Task statement.
For the word "plus", find each line in the entries where it occurs and copy that line.

Information provided.
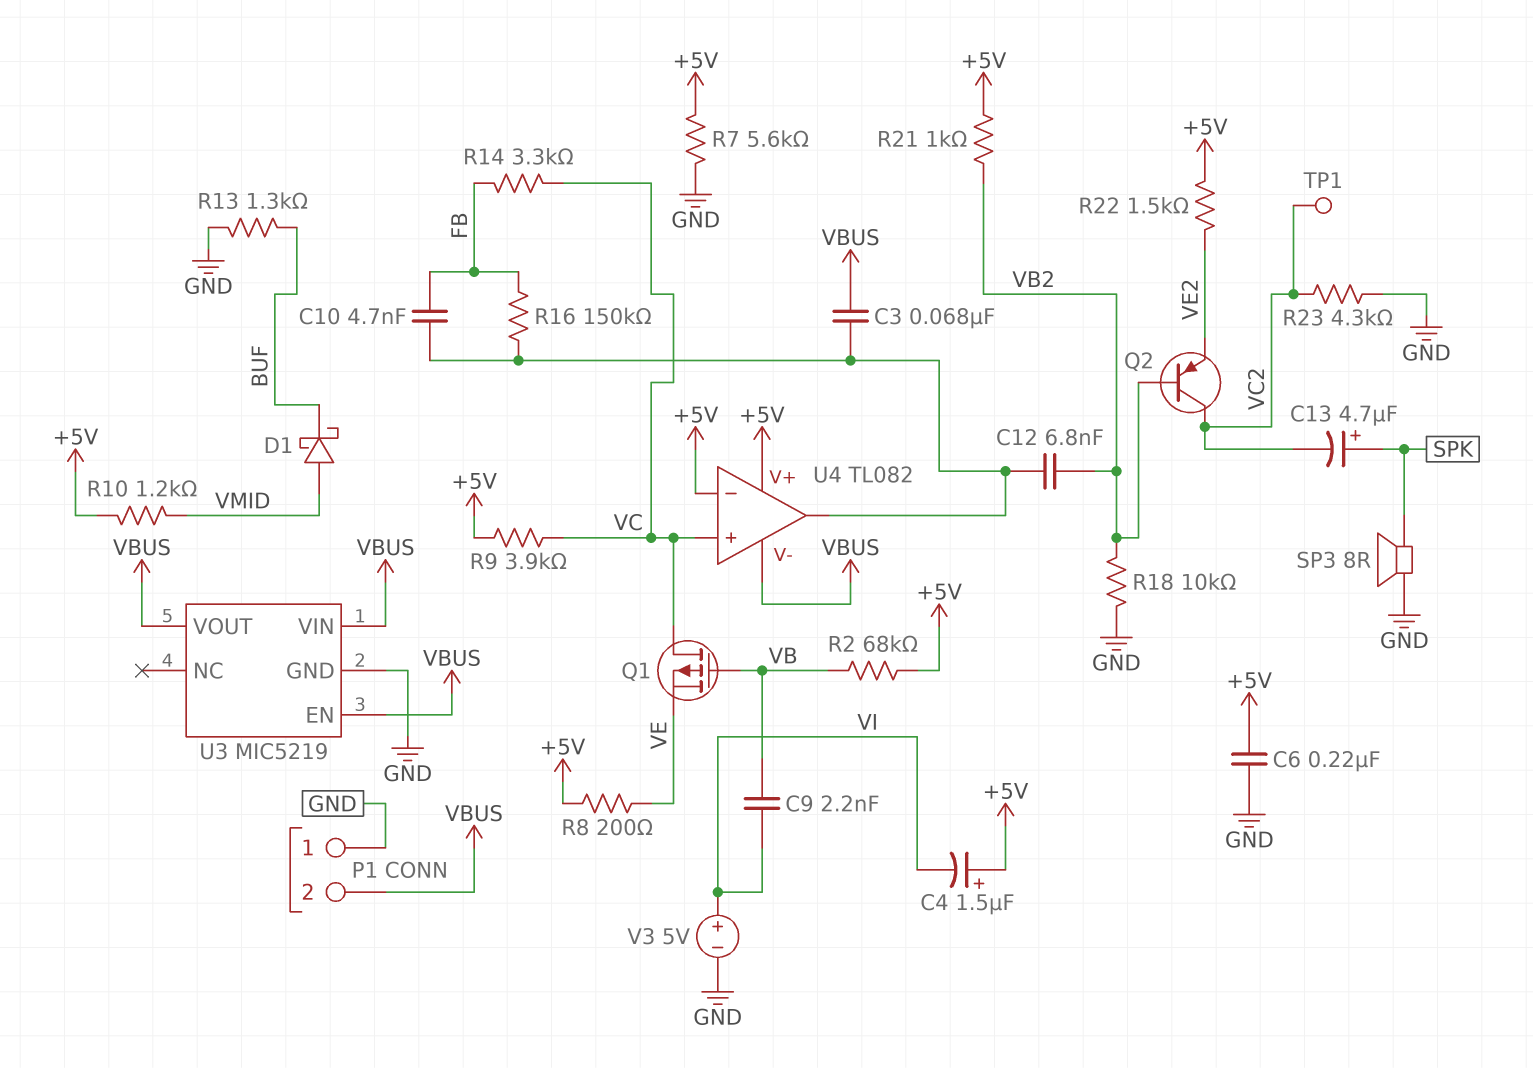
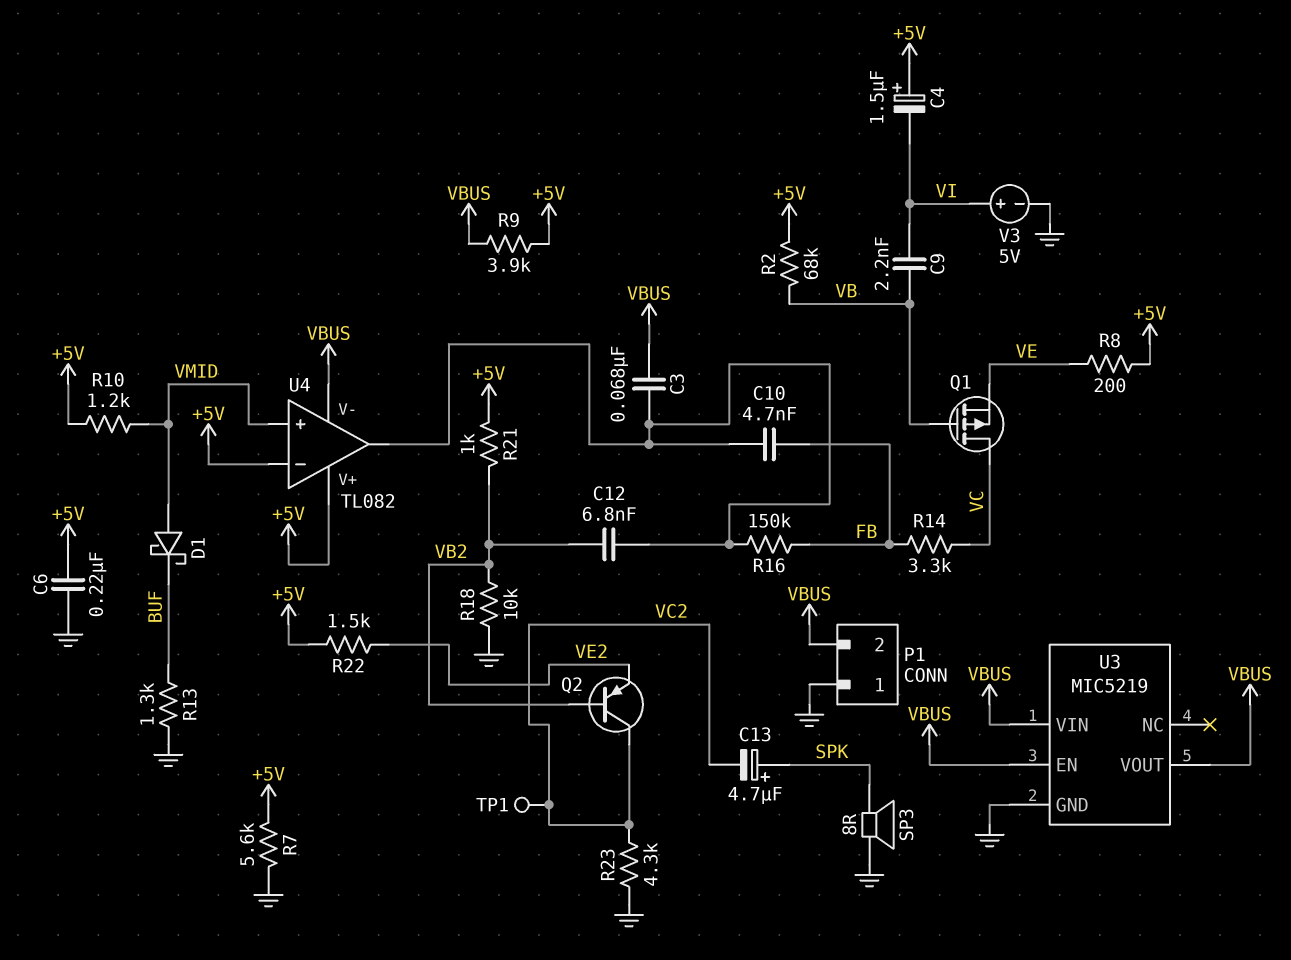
R9: 3.9k (+5V, VC) -> 3.9k (+5V, VBUS)
U4 pin in+: VC -> VMID

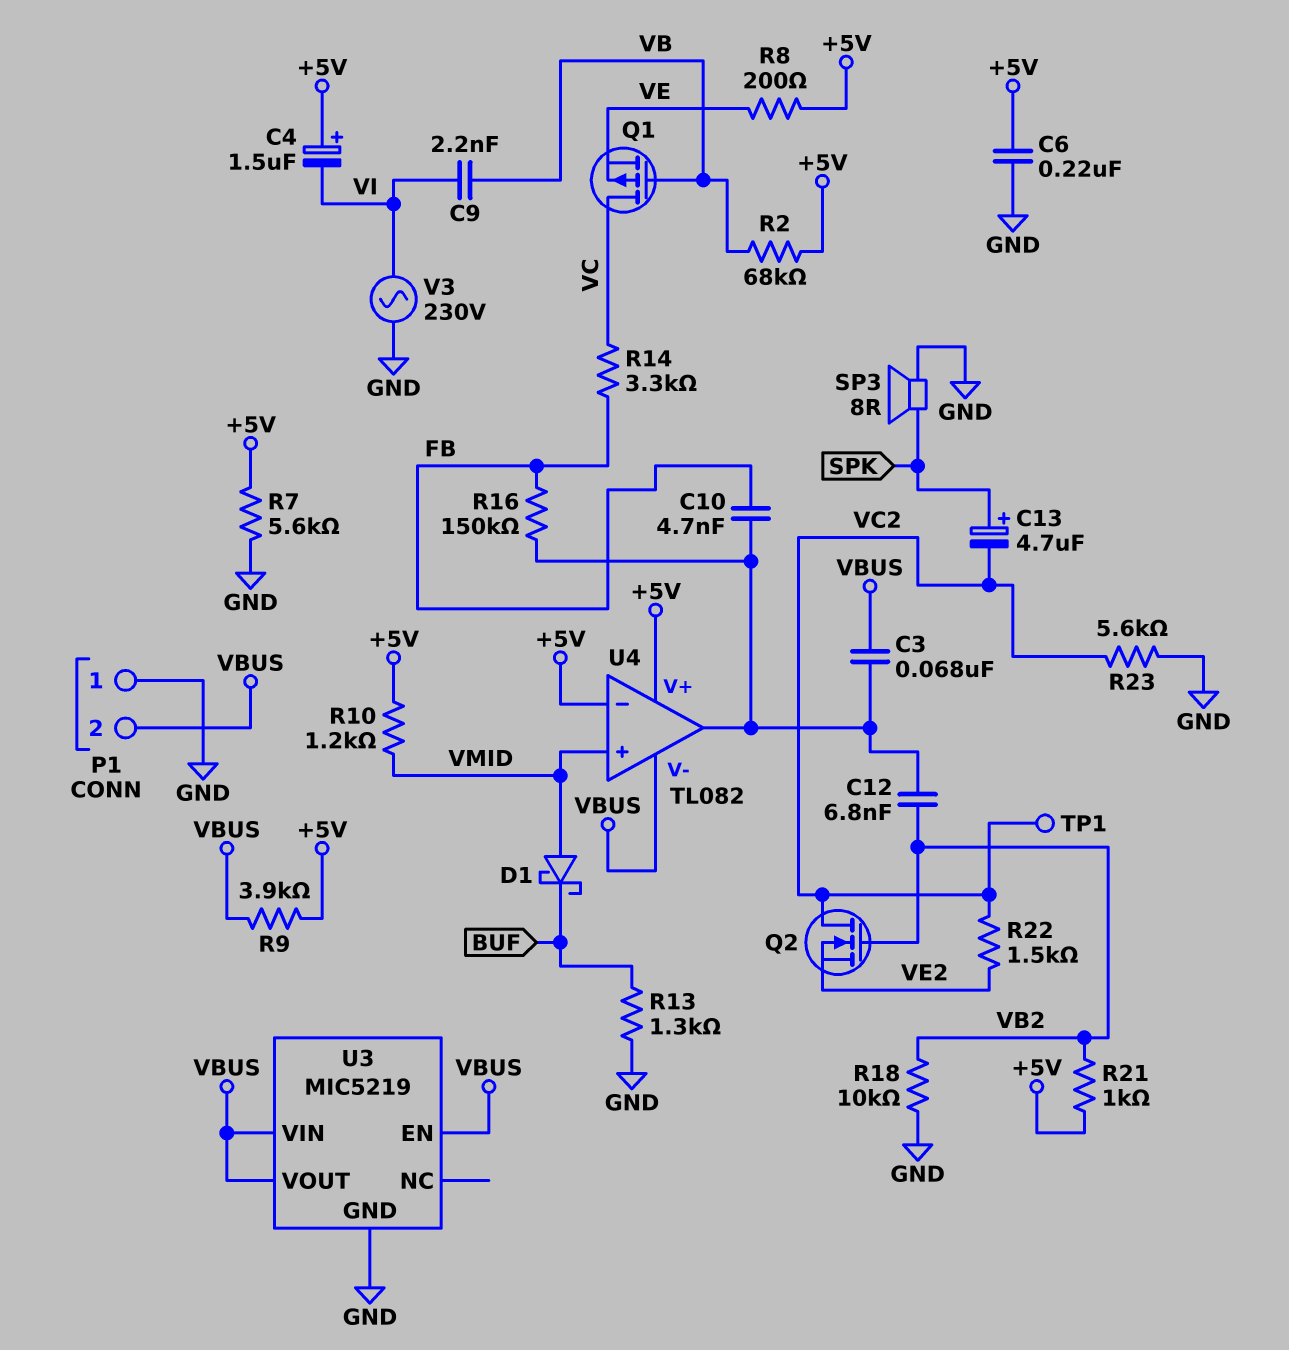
Q2: PNP (B VB2, C VC2, E VE2) -> NMOS (G VB2, D VC2, S VE2)
R22: 1.5k (+5V, VE2) -> 1.5k (VC2, VE2)
R23: 4.3k (GND, VC2) -> 5.6k (GND, VC2)
V3: 5V (plus VI, minus GND) -> AC 230V (GND, VI)

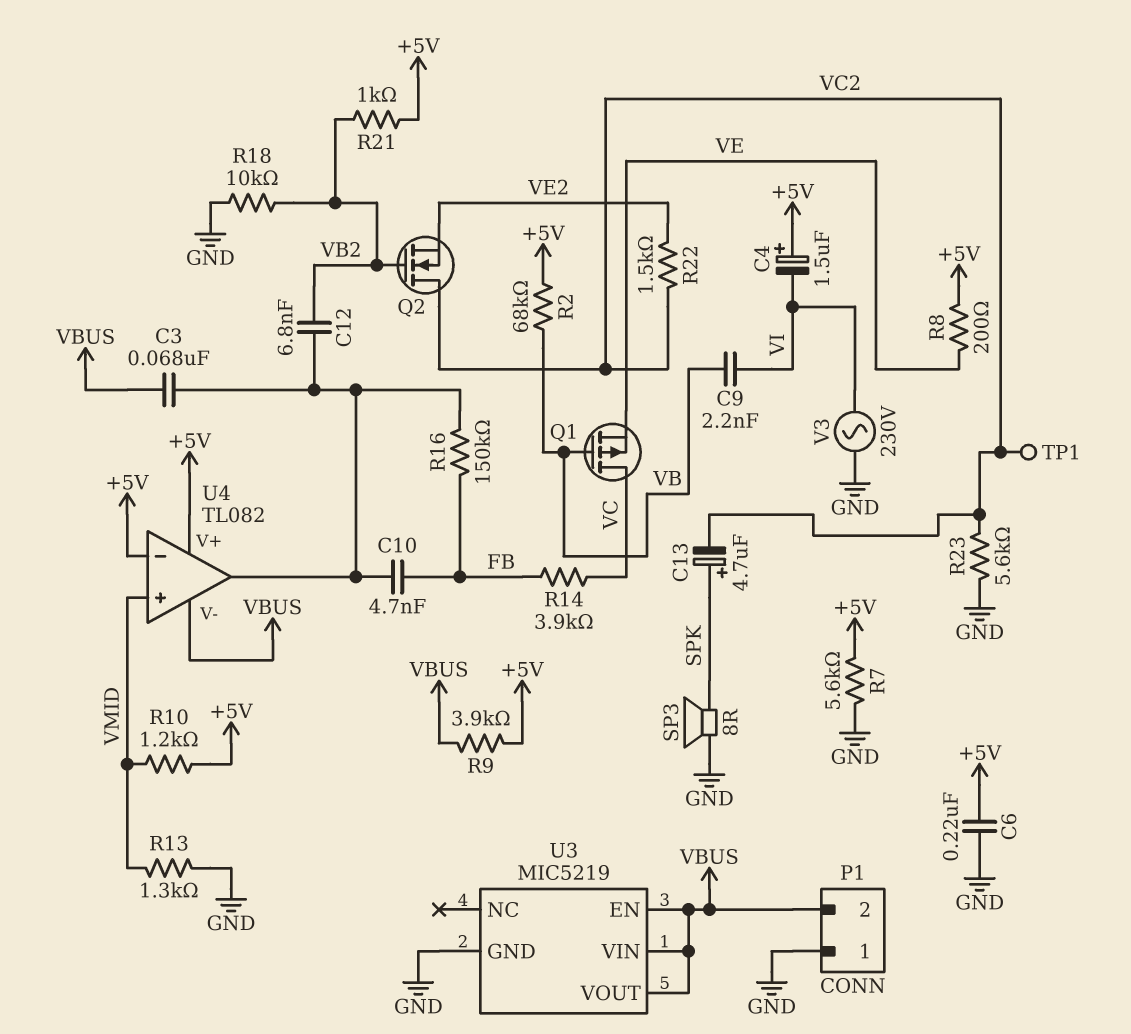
D1: schottky (A VMID, K BUF) -> none
R13: 1.3k (BUF, GND) -> 1.3k (GND, VMID)
R14: 3.3k (FB, VC) -> 3.9k (FB, VC)

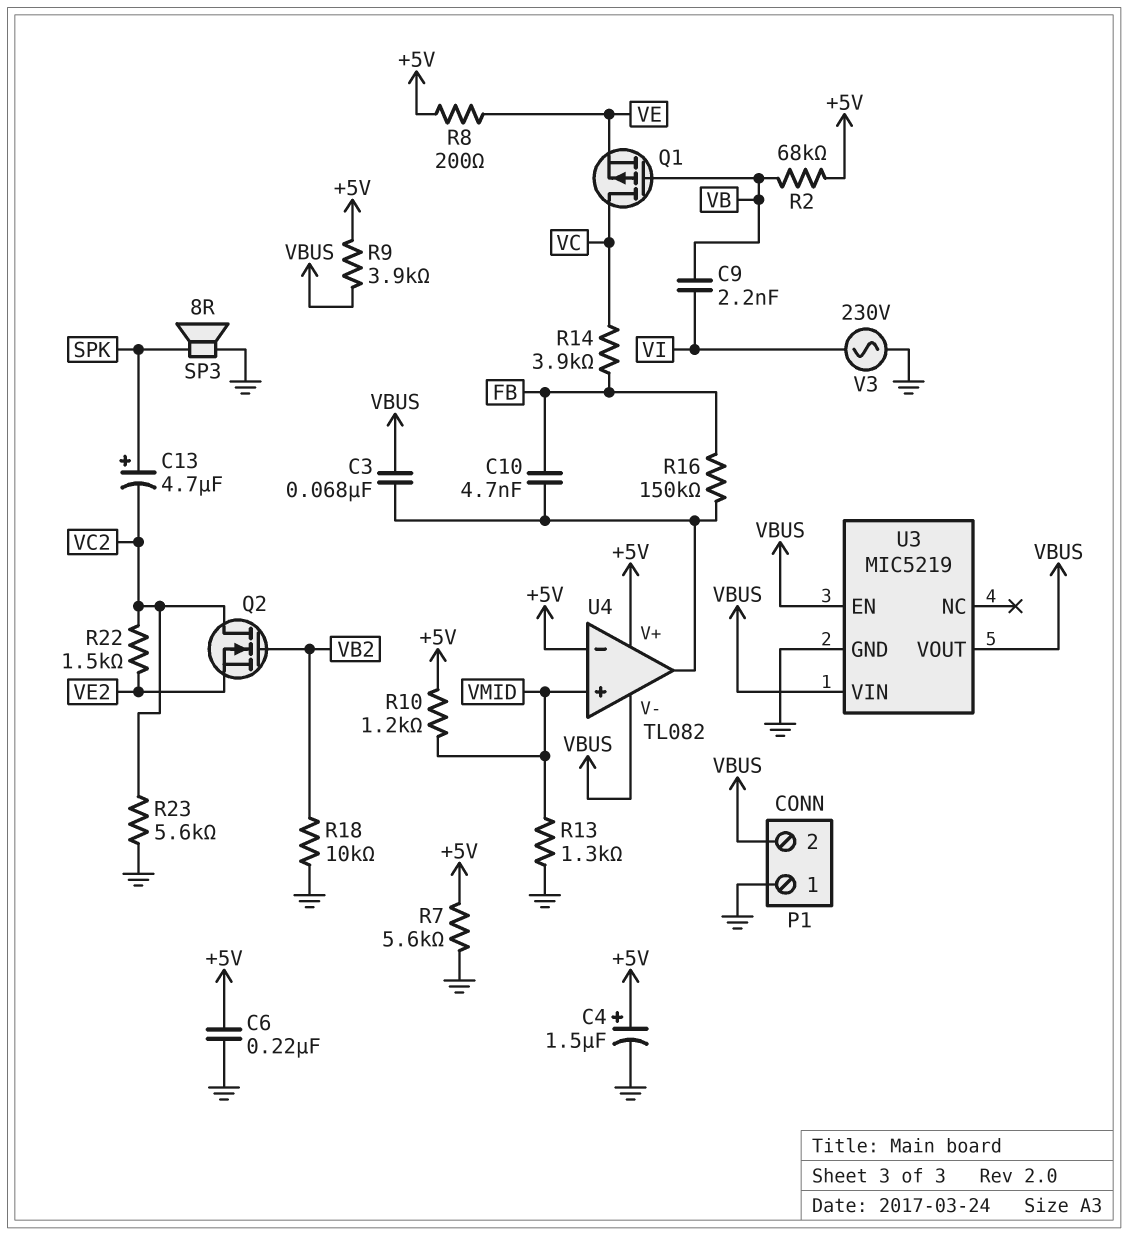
C4: 1.5uF (plus +5V, minus VI) -> 1.5uF (plus +5V, minus GND)
C12: 6.8nF (U4/out, VB2) -> none
R21: 1k (+5V, VB2) -> none
TP1: test point (VC2) -> none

Solution to this task.
V3: 5V (plus VI, minus GND) -> AC 230V (GND, VI)
C4: 1.5uF (plus +5V, minus VI) -> 1.5uF (plus +5V, minus GND)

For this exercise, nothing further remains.